- [Directions]
Would you reproduce every record exactly, leaving out the pictures?

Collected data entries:
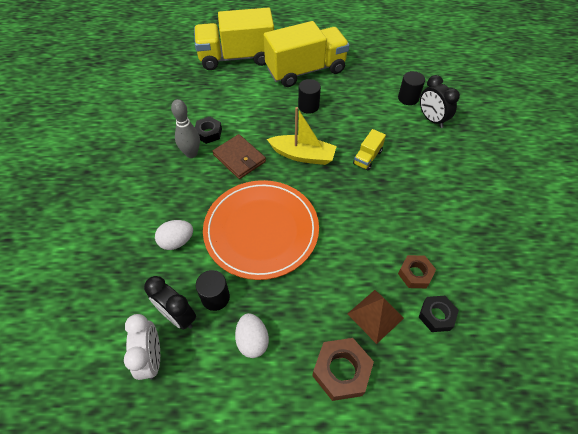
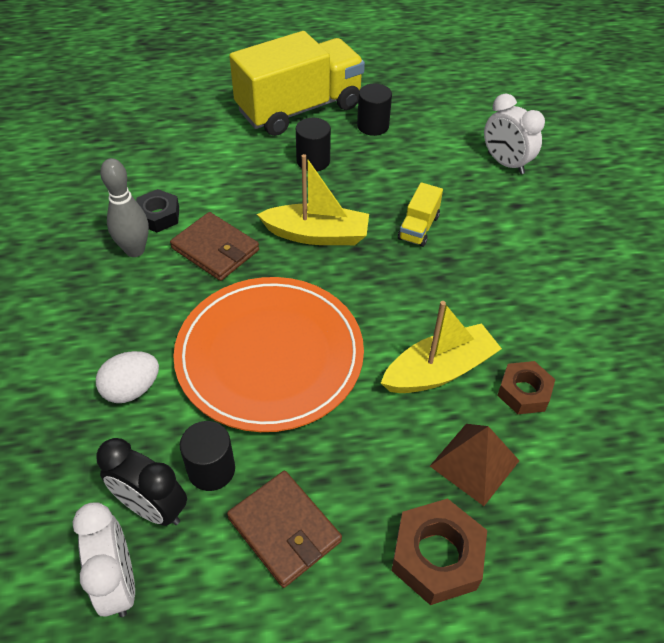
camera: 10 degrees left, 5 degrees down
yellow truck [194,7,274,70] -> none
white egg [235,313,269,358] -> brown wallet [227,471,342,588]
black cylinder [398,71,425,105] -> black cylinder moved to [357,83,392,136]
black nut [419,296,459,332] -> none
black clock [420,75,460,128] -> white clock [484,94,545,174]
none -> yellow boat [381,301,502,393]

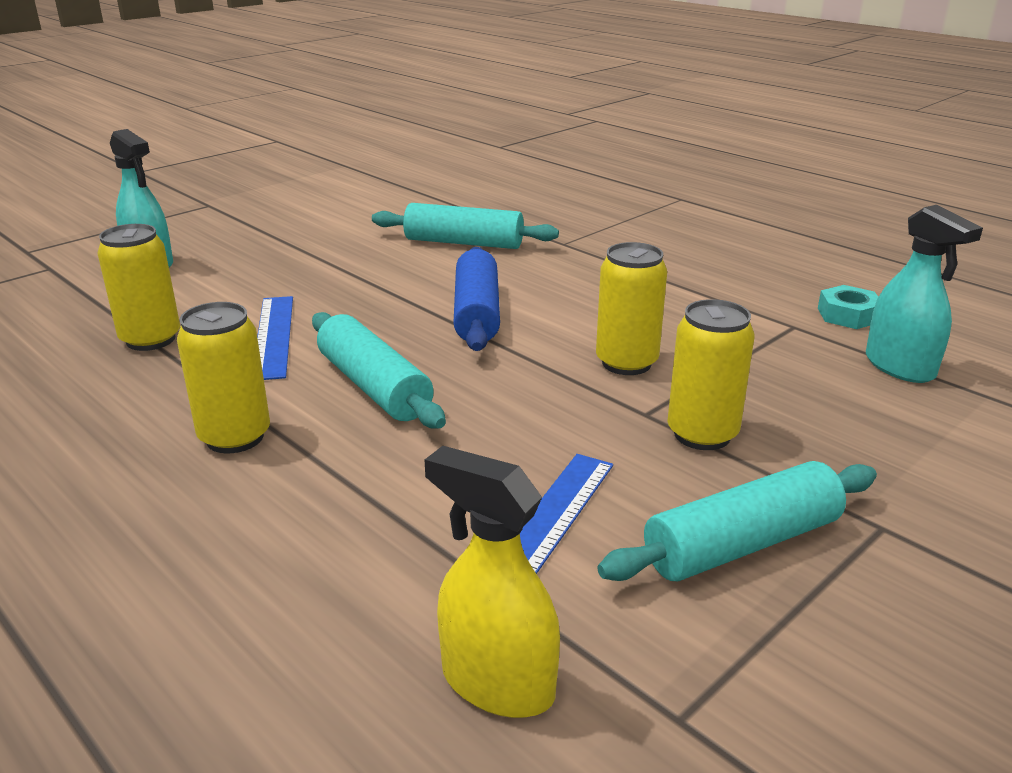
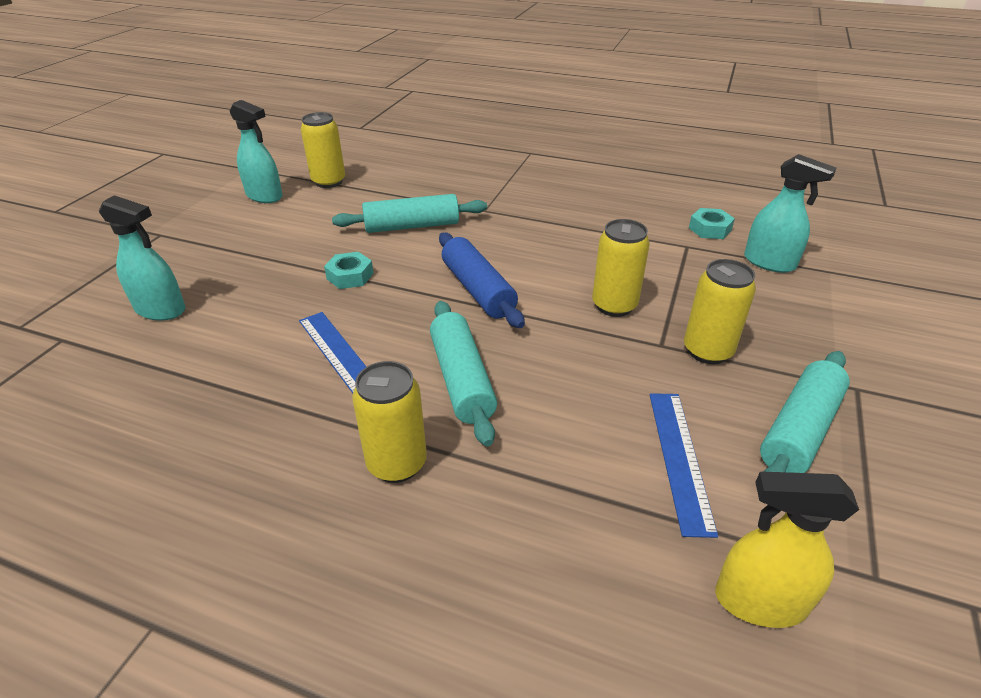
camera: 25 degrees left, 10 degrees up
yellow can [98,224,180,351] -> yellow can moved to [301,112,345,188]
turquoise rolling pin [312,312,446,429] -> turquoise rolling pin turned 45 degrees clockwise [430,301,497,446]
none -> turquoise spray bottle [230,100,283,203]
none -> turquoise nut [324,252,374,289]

- [Completed task]
camera: 10 degrees left, 5 degrees down
yellow truck [194,7,274,70] -> none
white egg [235,313,269,358] -> brown wallet [227,471,342,588]
black cylinder [398,71,425,105] -> black cylinder moved to [357,83,392,136]
black nut [419,296,459,332] -> none
black clock [420,75,460,128] -> white clock [484,94,545,174]
none -> yellow boat [381,301,502,393]

camera: 25 degrees left, 10 degrees up
yellow can [98,224,180,351] -> yellow can moved to [301,112,345,188]
turquoise rolling pin [312,312,446,429] -> turquoise rolling pin turned 45 degrees clockwise [430,301,497,446]
none -> turquoise spray bottle [230,100,283,203]
none -> turquoise nut [324,252,374,289]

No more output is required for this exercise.